* [Material supplied]:
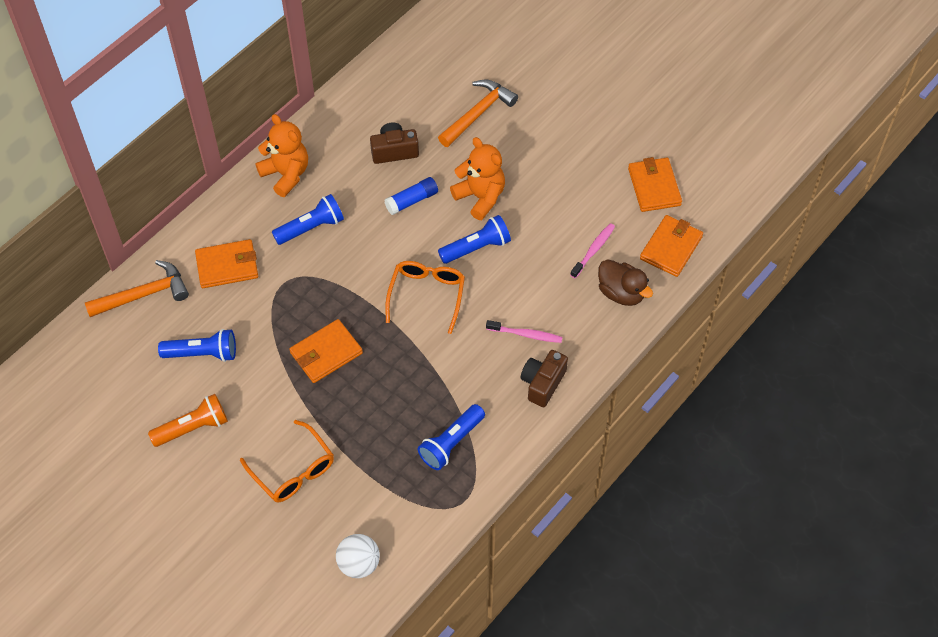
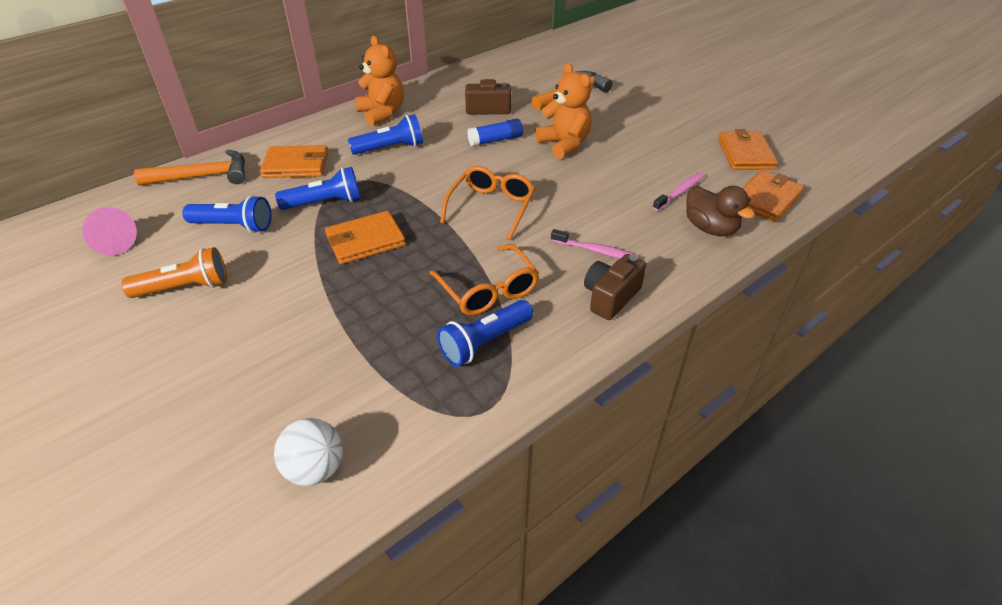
camera: 10 degrees right, 15 degrees down
(104, 389) = (112, 243): none -> pink cone
(293, 470) = (278, 345): orange glasses -> orange glasses (488, 290)
(476, 247) = (553, 178): blue flashlight -> blue flashlight (325, 203)

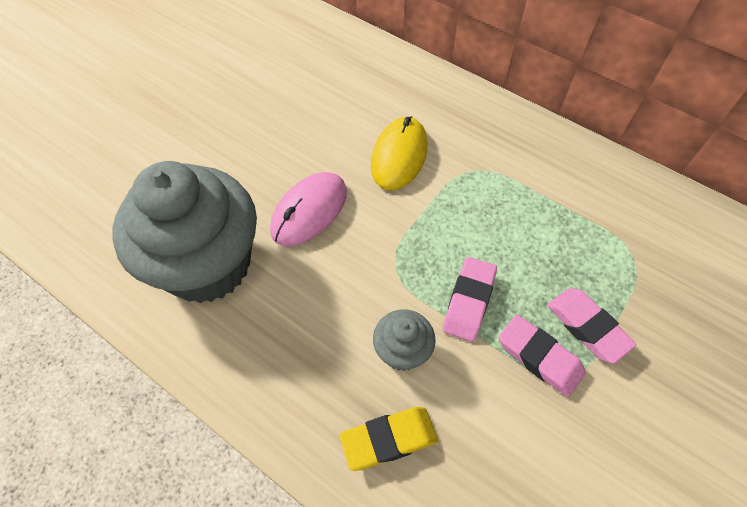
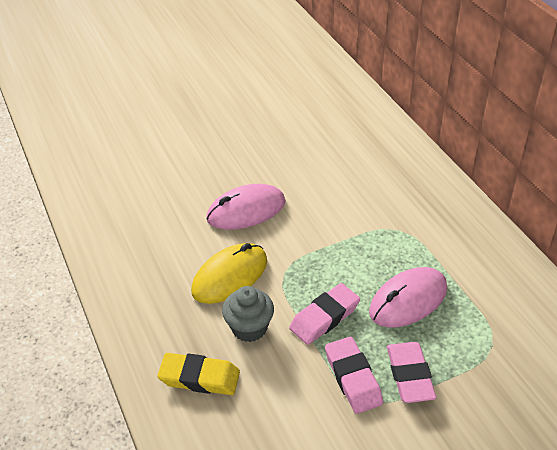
camera: 30 degrees right, 15 degrees down
(207, 264) = (151, 217): grey cupcake -> none
(399, 156) = (343, 198): yellow mouse -> yellow mouse (230, 276)
(533, 244) = (408, 300): none -> pink mouse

* [Required work]:
Would you reproduce the lines from the one with "(476, 247) = (553, 178): blue" through the final line of the data above, exactly and only those, without any pictures?

* [Result]:
(476, 247) = (553, 178): blue flashlight -> blue flashlight (325, 203)

camera: 30 degrees right, 15 degrees down
(207, 264) = (151, 217): grey cupcake -> none
(399, 156) = (343, 198): yellow mouse -> yellow mouse (230, 276)
(533, 244) = (408, 300): none -> pink mouse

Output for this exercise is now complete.